#### YOUR GOAL
Put the lines of the material below into a JSON list of strings, one string per line, leaving out blank lines. Begin at the line that contains "Yes, point (139, 429)" and stop after the line that contains "Point (354, 188) is in front.".

====== SOURCE MATERIAL

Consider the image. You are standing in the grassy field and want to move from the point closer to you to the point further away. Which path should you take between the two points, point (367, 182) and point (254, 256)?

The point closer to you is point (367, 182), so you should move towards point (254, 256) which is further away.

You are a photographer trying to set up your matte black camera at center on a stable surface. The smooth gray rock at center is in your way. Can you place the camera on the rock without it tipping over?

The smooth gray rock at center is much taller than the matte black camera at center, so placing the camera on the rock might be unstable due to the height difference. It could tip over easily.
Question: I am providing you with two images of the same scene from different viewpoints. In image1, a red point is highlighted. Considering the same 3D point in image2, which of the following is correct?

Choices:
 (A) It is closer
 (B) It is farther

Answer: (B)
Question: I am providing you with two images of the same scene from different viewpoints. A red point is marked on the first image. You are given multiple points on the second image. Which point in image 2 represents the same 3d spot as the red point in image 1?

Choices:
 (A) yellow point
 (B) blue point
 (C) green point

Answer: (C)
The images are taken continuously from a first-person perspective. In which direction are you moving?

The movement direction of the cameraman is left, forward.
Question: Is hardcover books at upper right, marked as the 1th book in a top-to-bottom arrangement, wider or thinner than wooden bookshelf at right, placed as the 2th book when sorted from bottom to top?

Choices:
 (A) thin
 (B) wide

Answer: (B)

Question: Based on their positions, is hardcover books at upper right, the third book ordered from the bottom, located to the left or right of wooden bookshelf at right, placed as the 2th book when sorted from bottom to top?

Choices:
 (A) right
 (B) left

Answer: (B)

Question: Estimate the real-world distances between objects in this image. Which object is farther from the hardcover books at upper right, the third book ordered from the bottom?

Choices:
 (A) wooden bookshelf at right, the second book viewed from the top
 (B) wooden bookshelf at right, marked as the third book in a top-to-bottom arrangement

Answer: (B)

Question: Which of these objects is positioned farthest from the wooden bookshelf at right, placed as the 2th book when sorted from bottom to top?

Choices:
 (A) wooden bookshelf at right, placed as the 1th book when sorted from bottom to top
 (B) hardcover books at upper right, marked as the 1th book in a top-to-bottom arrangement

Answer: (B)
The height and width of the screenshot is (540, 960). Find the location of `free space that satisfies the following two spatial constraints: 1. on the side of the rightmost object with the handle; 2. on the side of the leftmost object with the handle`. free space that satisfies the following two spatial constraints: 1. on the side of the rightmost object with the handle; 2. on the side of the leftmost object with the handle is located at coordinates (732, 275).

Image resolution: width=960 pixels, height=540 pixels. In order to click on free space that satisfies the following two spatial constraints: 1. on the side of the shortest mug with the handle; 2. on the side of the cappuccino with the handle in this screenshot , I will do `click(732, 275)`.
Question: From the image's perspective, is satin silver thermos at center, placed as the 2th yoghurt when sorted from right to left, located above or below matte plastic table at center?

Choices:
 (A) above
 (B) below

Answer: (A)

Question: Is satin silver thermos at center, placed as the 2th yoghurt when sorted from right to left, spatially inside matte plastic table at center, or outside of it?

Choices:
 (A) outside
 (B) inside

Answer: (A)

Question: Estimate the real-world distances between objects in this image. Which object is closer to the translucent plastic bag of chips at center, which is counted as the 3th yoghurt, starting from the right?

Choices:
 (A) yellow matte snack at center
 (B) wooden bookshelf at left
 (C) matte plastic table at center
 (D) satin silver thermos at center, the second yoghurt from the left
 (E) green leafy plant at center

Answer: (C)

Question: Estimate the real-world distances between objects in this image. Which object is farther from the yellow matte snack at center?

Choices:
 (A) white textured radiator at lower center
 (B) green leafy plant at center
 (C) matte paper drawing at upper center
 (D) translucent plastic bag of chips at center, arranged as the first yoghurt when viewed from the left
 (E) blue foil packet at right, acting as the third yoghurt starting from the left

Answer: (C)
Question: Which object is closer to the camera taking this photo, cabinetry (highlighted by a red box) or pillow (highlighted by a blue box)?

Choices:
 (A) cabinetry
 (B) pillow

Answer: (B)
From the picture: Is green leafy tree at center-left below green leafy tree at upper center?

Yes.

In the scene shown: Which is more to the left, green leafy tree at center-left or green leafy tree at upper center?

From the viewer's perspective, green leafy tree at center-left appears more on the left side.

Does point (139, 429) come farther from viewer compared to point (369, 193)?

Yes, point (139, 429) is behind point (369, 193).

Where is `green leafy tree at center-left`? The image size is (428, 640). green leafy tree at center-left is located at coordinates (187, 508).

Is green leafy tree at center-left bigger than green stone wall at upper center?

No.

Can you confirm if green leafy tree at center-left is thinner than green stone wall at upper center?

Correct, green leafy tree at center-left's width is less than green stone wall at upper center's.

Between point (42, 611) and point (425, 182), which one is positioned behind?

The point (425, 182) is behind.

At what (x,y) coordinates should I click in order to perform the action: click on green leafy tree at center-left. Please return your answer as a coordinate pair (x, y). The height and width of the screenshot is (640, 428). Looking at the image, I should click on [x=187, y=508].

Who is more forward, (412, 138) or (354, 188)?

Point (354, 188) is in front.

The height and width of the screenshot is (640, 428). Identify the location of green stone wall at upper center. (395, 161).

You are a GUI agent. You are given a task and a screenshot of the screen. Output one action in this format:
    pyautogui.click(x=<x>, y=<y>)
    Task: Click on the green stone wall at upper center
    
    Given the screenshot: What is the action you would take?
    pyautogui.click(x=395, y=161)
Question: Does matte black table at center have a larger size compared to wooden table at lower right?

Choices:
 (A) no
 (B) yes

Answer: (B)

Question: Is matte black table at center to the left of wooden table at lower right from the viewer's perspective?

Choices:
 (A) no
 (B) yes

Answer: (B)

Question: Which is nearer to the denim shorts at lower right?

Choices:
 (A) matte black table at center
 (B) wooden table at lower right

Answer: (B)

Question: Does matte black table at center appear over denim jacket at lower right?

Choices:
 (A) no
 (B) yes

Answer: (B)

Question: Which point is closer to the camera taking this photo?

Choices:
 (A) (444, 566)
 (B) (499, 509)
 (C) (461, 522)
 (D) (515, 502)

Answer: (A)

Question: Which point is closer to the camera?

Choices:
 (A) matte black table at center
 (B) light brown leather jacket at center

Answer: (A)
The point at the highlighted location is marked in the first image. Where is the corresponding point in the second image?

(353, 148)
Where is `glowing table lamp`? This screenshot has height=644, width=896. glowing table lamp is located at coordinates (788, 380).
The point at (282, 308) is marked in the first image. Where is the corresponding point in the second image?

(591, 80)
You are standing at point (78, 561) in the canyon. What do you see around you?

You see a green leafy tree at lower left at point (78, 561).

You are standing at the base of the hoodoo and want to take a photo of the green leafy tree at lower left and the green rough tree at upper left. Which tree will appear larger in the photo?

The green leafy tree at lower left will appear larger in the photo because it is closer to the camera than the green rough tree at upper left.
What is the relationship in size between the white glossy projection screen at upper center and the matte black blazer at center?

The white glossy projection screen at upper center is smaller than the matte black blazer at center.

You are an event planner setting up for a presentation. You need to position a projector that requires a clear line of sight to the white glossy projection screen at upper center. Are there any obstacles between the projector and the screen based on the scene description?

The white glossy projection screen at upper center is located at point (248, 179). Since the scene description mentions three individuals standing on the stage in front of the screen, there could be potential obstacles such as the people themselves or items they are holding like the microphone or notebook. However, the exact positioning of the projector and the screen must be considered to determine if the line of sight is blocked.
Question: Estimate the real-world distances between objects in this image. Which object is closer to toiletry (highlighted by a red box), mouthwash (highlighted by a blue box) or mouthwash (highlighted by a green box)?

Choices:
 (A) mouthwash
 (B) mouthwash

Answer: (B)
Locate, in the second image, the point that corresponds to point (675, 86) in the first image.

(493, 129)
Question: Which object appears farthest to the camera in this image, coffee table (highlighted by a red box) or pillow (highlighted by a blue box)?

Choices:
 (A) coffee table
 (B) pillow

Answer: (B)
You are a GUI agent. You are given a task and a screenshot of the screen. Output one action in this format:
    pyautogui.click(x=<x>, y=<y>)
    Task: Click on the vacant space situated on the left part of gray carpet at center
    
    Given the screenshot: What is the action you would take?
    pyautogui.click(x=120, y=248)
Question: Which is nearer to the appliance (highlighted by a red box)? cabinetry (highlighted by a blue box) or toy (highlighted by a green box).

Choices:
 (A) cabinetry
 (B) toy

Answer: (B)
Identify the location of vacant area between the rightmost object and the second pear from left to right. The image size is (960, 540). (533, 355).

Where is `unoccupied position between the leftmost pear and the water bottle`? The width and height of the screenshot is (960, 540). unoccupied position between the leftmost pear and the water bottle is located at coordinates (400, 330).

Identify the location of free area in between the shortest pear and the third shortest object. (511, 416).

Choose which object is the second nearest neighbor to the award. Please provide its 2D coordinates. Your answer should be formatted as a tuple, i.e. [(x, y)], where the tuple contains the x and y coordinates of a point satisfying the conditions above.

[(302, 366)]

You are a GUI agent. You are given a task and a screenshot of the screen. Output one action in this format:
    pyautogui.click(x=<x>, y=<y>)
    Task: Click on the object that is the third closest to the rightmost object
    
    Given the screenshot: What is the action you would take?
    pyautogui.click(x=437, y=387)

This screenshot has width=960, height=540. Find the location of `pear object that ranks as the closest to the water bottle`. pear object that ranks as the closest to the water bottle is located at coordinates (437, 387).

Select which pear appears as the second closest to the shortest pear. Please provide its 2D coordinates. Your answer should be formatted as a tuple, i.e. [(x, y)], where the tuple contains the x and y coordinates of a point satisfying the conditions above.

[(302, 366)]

============

#### SOLUTION FOR THIS EXERCISE
[
  "Yes, point (139, 429) is behind point (369, 193).",
  "Where is `green leafy tree at center-left`? The image size is (428, 640). green leafy tree at center-left is located at coordinates (187, 508).",
  "Is green leafy tree at center-left bigger than green stone wall at upper center?",
  "No.",
  "Can you confirm if green leafy tree at center-left is thinner than green stone wall at upper center?",
  "Correct, green leafy tree at center-left's width is less than green stone wall at upper center's.",
  "Between point (42, 611) and point (425, 182), which one is positioned behind?",
  "The point (425, 182) is behind.",
  "At what (x,y) coordinates should I click in order to perform the action: click on green leafy tree at center-left. Please return your answer as a coordinate pair (x, y). The height and width of the screenshot is (640, 428). Looking at the image, I should click on [x=187, y=508].",
  "Who is more forward, (412, 138) or (354, 188)?",
  "Point (354, 188) is in front."
]